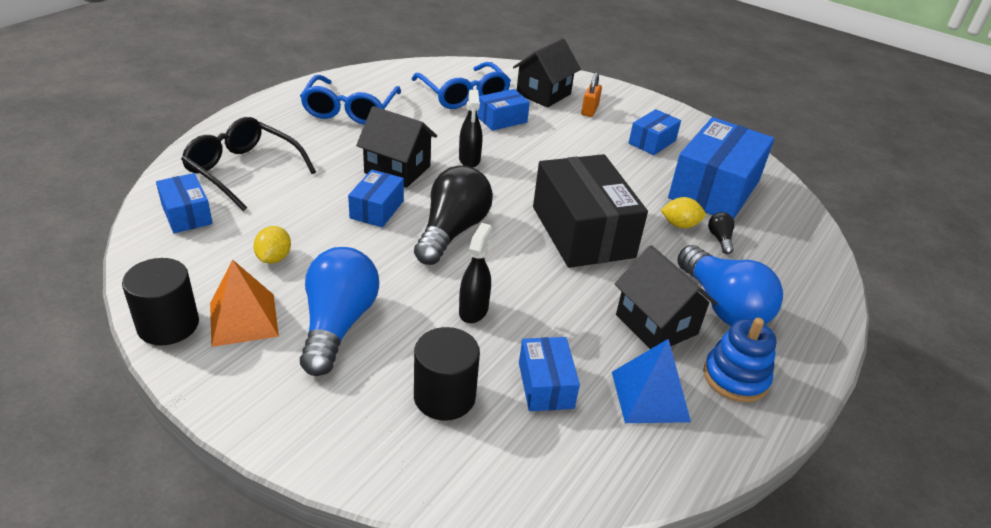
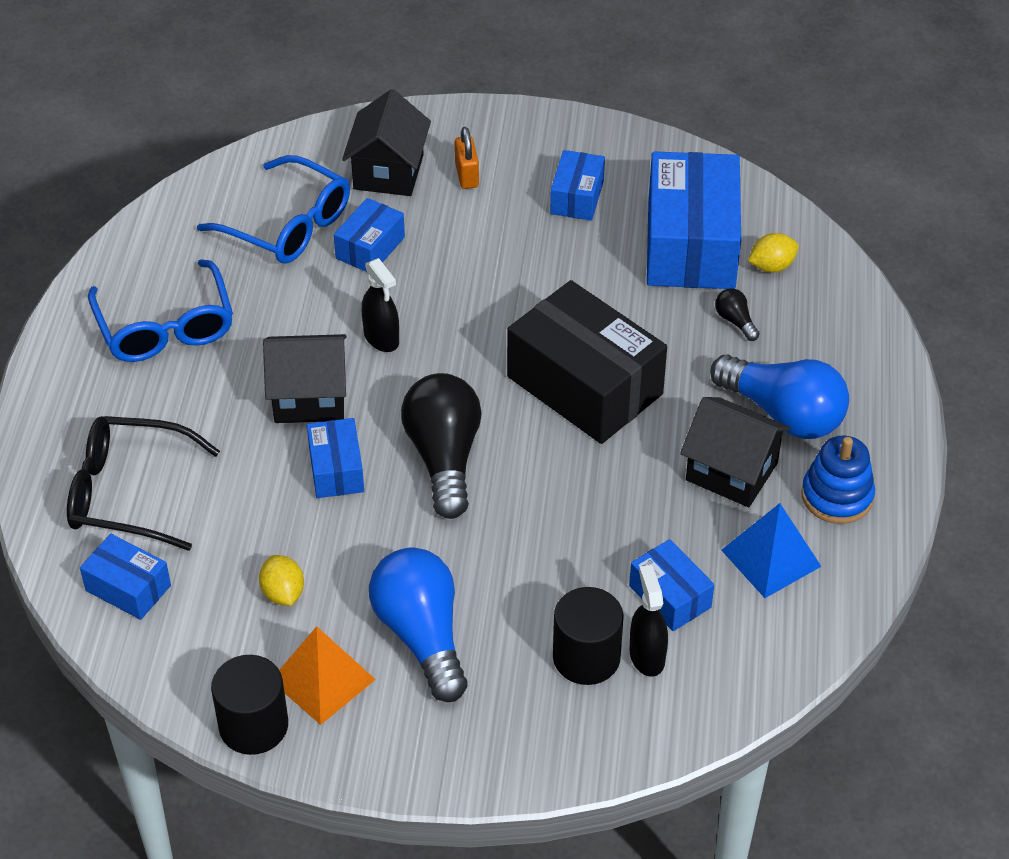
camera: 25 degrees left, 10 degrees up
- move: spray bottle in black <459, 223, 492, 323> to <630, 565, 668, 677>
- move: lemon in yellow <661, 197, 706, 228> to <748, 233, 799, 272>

---

## WORK INSTRUCTIONS
Each line of the data must be transcribed exactly; pictures are not carried over.

## OUTPUT FOR THIS TASK
camera: 25 degrees left, 10 degrees up
- move: spray bottle in black <459, 223, 492, 323> to <630, 565, 668, 677>
- move: lemon in yellow <661, 197, 706, 228> to <748, 233, 799, 272>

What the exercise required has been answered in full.